> What the task requires
Set down a word-for-word copy of the data below, limited to the lines from the first through the line with "FAN3 pin SIG: D3 -> D12".

(Saved data entries)
BEGIN

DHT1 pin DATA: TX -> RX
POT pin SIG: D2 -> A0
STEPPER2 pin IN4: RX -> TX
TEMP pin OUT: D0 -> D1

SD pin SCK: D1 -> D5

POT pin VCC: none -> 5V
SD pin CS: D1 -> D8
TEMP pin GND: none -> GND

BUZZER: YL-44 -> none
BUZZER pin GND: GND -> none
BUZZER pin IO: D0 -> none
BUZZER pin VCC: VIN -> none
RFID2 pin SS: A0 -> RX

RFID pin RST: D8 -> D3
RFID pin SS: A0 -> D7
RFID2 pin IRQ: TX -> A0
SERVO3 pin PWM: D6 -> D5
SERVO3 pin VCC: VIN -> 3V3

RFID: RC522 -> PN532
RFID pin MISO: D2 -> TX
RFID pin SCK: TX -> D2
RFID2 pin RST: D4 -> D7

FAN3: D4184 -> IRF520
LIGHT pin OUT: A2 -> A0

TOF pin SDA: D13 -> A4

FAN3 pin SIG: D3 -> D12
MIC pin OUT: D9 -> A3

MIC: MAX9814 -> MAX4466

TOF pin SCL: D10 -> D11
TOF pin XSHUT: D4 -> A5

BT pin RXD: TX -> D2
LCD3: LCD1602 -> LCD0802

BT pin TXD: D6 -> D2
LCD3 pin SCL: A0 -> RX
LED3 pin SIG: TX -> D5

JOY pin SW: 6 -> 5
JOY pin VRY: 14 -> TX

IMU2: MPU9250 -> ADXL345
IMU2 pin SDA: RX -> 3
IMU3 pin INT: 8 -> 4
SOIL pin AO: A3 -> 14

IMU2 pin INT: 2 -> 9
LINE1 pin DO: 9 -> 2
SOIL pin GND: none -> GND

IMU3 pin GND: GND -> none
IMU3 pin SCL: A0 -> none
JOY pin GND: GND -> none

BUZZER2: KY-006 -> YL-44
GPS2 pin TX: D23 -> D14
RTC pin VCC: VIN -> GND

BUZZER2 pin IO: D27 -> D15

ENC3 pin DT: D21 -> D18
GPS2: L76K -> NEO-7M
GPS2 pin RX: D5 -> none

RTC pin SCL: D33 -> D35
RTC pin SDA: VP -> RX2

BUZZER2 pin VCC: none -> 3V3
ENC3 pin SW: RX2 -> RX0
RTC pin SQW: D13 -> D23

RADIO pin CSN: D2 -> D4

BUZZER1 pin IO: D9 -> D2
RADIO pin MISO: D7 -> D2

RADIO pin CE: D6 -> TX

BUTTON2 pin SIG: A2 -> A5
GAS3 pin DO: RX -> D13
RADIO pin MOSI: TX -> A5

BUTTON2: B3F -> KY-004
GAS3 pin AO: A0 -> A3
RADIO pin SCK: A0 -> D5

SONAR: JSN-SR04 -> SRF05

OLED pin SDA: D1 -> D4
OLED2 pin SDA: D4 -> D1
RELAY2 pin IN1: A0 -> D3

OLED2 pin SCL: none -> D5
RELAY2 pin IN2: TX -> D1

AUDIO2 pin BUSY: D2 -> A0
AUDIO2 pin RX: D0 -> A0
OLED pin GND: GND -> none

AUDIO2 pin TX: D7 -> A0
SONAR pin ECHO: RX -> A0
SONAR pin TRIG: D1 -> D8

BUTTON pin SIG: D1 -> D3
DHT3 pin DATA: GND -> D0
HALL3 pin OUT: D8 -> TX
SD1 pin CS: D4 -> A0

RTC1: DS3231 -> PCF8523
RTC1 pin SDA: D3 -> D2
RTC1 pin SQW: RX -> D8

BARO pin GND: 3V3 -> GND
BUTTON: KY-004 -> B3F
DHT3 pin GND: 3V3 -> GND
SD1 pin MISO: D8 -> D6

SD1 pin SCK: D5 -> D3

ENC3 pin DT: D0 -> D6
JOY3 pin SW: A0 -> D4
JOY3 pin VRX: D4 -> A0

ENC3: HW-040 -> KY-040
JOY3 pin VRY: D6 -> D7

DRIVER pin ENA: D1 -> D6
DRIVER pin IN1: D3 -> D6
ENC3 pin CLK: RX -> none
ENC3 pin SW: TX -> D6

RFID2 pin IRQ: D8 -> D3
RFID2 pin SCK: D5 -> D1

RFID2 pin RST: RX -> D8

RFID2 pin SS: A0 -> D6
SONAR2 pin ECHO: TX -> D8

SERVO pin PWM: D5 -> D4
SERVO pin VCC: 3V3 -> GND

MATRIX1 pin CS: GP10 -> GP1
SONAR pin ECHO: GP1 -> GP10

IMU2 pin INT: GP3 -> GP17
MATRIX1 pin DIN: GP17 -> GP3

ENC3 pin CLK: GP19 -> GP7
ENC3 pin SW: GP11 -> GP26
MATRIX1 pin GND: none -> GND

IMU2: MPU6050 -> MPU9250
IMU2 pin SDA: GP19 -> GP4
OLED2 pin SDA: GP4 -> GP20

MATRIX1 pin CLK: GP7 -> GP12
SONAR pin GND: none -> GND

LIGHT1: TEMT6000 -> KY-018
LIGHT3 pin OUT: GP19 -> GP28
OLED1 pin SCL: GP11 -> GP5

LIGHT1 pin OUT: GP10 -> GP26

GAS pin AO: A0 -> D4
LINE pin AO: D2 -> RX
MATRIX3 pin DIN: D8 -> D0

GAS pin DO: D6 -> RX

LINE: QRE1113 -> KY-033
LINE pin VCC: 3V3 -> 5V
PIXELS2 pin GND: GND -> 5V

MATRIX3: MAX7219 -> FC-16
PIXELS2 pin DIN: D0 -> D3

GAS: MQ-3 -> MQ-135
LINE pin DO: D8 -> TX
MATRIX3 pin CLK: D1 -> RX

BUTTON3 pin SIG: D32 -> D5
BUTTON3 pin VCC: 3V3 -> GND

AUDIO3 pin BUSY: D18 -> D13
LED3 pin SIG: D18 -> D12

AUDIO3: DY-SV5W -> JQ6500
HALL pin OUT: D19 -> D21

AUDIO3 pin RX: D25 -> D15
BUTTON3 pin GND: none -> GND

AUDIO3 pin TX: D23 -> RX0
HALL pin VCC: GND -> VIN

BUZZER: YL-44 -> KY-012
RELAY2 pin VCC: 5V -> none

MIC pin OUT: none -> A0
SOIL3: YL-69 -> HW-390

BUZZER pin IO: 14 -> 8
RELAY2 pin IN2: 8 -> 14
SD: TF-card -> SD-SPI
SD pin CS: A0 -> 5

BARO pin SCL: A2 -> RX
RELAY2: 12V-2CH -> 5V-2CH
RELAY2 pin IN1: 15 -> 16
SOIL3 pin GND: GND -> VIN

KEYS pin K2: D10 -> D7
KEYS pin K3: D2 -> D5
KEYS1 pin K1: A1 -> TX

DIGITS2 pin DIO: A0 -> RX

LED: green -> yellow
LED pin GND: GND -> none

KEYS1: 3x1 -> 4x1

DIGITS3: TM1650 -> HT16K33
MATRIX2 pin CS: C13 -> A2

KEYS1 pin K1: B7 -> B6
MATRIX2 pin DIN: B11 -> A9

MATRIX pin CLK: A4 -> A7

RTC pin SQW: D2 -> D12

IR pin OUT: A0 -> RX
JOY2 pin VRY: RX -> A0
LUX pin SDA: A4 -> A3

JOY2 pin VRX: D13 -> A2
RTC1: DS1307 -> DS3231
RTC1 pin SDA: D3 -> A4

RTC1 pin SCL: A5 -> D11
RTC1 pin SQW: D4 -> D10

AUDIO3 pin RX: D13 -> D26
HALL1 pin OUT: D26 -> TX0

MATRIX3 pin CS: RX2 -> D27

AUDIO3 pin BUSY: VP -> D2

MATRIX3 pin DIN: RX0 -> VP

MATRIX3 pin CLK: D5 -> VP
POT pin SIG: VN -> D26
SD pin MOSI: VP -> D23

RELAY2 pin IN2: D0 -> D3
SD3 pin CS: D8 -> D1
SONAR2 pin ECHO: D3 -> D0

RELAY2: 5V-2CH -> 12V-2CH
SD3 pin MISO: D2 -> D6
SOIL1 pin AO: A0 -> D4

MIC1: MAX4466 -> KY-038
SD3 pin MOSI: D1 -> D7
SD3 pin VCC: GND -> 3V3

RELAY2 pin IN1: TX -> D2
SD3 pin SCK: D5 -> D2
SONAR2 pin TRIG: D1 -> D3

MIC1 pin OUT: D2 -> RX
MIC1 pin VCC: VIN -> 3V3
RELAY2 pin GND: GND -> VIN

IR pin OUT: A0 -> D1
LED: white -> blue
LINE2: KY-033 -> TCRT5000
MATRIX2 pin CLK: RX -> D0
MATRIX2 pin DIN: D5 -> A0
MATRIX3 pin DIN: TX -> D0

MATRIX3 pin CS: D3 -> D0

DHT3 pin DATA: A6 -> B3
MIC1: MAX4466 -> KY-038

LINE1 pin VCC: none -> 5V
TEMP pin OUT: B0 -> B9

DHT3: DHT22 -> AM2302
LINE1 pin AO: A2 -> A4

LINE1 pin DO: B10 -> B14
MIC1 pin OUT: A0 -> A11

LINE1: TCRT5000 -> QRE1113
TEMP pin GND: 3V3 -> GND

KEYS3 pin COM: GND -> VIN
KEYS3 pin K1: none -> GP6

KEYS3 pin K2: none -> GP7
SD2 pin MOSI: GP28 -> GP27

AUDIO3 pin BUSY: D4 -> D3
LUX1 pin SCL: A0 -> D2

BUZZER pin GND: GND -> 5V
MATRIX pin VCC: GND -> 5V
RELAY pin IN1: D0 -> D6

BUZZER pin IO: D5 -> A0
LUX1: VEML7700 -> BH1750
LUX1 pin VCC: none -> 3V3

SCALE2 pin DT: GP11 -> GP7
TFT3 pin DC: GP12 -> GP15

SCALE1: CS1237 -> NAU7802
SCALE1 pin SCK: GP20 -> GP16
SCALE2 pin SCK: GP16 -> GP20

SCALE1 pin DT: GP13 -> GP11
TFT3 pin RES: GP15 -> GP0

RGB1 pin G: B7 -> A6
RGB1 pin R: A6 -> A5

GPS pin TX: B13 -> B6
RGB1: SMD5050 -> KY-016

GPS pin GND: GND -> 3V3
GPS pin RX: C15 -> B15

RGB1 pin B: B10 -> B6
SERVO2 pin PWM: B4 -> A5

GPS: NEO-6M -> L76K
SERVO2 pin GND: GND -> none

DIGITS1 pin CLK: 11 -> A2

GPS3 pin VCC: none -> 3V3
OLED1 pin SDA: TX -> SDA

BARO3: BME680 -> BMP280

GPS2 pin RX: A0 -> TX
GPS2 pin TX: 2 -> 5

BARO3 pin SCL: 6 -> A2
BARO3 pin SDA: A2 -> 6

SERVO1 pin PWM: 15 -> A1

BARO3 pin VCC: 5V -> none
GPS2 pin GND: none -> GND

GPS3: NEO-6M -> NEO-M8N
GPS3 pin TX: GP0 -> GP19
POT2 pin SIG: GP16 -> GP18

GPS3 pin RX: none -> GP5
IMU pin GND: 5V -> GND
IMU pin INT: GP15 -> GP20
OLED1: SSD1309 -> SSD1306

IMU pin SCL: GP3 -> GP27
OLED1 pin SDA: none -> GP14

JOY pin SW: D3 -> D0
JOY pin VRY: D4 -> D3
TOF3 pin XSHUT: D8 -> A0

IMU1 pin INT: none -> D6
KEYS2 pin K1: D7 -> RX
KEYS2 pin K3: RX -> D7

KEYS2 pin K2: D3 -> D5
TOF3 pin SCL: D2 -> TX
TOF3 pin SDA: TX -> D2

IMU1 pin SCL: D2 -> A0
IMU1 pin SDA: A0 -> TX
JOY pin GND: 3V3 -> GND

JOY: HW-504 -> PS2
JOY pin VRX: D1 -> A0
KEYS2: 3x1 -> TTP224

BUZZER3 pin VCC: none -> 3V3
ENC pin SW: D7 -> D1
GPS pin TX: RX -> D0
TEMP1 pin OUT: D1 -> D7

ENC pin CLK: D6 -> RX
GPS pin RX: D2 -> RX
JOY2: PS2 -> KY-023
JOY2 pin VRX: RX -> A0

END

> Response to the exercise
DHT1 pin DATA: TX -> RX
POT pin SIG: D2 -> A0
STEPPER2 pin IN4: RX -> TX
TEMP pin OUT: D0 -> D1

SD pin SCK: D1 -> D5

POT pin VCC: none -> 5V
SD pin CS: D1 -> D8
TEMP pin GND: none -> GND

BUZZER: YL-44 -> none
BUZZER pin GND: GND -> none
BUZZER pin IO: D0 -> none
BUZZER pin VCC: VIN -> none
RFID2 pin SS: A0 -> RX

RFID pin RST: D8 -> D3
RFID pin SS: A0 -> D7
RFID2 pin IRQ: TX -> A0
SERVO3 pin PWM: D6 -> D5
SERVO3 pin VCC: VIN -> 3V3

RFID: RC522 -> PN532
RFID pin MISO: D2 -> TX
RFID pin SCK: TX -> D2
RFID2 pin RST: D4 -> D7

FAN3: D4184 -> IRF520
LIGHT pin OUT: A2 -> A0

TOF pin SDA: D13 -> A4

FAN3 pin SIG: D3 -> D12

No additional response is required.